* TASK PROMPT
Lines with "doughnut" in them are to be located in the listing below and copied.
☆ ☆ ☆ ☆ ☆
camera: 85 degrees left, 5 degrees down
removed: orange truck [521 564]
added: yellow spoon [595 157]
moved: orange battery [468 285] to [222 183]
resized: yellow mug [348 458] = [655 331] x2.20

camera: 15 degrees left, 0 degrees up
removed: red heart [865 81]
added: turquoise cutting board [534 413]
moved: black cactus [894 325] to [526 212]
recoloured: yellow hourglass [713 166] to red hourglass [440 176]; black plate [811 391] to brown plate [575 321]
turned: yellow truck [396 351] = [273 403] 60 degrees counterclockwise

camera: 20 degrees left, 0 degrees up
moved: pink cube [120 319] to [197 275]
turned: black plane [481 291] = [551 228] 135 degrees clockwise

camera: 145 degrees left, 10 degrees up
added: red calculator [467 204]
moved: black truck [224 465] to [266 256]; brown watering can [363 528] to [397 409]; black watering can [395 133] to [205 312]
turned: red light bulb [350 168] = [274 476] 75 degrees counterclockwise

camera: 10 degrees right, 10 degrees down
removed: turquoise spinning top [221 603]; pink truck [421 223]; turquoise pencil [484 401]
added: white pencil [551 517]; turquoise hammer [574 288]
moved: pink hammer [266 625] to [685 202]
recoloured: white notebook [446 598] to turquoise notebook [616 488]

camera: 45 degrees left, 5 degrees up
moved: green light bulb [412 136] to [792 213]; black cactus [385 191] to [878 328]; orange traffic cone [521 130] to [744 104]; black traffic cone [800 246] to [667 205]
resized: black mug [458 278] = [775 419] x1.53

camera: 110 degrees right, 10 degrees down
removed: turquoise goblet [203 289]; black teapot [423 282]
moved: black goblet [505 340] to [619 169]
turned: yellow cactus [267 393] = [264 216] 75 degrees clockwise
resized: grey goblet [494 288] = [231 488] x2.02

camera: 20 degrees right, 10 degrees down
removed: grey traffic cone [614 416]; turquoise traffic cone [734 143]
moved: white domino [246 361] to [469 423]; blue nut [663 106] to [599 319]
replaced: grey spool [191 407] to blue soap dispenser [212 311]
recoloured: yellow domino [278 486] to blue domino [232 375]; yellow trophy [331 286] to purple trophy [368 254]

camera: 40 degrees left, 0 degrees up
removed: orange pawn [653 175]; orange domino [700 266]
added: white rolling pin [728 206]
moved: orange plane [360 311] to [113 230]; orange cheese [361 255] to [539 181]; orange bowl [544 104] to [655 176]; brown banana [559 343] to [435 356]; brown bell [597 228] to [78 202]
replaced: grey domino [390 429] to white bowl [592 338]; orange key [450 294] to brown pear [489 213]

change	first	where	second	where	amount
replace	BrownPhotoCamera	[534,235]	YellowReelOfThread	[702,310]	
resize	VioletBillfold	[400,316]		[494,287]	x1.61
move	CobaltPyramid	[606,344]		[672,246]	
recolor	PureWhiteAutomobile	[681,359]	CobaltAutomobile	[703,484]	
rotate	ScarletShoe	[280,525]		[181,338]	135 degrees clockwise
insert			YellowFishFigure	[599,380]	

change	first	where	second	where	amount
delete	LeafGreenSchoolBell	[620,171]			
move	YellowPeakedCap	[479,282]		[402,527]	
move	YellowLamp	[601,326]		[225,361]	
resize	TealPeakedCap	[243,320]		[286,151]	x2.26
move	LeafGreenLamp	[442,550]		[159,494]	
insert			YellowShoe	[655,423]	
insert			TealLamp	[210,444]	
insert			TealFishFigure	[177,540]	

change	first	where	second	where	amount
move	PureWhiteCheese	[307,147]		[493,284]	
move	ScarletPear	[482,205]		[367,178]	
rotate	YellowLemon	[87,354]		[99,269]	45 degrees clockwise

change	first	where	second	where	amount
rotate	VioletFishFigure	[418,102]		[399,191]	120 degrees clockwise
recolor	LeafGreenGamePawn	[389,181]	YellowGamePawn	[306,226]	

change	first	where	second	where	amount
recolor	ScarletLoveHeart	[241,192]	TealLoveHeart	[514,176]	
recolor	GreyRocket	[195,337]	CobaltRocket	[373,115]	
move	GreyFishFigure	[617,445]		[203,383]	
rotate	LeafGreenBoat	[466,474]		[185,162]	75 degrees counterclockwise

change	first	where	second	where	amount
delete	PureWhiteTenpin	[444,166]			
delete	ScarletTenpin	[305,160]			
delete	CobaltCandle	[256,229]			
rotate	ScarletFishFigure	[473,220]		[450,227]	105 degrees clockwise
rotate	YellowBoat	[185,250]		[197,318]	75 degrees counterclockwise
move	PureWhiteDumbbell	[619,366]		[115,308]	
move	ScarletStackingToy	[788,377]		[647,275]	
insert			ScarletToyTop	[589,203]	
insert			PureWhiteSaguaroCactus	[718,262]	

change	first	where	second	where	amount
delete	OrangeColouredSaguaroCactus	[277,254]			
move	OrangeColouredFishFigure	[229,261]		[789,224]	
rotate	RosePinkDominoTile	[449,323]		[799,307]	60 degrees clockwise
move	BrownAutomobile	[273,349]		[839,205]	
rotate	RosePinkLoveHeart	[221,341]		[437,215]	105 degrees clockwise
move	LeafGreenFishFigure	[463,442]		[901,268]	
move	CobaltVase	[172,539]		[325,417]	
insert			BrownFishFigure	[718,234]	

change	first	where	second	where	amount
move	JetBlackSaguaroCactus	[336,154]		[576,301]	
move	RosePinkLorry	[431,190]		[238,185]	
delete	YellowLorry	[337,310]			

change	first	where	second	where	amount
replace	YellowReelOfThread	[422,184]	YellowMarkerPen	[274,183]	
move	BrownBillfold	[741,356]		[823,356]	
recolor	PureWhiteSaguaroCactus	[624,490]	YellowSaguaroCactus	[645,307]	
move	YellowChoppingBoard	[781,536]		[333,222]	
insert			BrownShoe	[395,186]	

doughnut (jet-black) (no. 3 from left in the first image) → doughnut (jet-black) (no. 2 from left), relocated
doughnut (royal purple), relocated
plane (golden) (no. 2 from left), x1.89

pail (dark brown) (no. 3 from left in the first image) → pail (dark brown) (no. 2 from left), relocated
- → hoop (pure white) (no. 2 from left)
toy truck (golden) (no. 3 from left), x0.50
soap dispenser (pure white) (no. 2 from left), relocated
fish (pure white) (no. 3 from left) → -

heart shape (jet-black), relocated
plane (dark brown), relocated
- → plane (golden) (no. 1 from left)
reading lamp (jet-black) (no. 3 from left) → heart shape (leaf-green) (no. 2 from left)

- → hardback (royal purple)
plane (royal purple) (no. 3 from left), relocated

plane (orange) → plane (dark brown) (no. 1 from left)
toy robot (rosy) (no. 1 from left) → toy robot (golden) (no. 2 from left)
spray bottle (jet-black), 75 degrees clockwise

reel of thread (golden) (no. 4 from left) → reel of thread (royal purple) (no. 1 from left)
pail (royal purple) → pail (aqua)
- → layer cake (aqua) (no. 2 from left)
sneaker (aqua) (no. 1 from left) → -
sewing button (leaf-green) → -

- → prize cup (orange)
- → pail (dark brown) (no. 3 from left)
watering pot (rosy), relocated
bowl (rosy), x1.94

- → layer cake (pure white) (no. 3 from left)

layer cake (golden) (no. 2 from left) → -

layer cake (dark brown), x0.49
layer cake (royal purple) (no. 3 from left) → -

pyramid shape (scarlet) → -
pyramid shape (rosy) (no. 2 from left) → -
☆ ☆ ☆ ☆ ☆
* EXERCISE SOLUTION
doughnut (jet-black) (no. 3 from left in the first image) → doughnut (jet-black) (no. 2 from left), relocated
doughnut (royal purple), relocated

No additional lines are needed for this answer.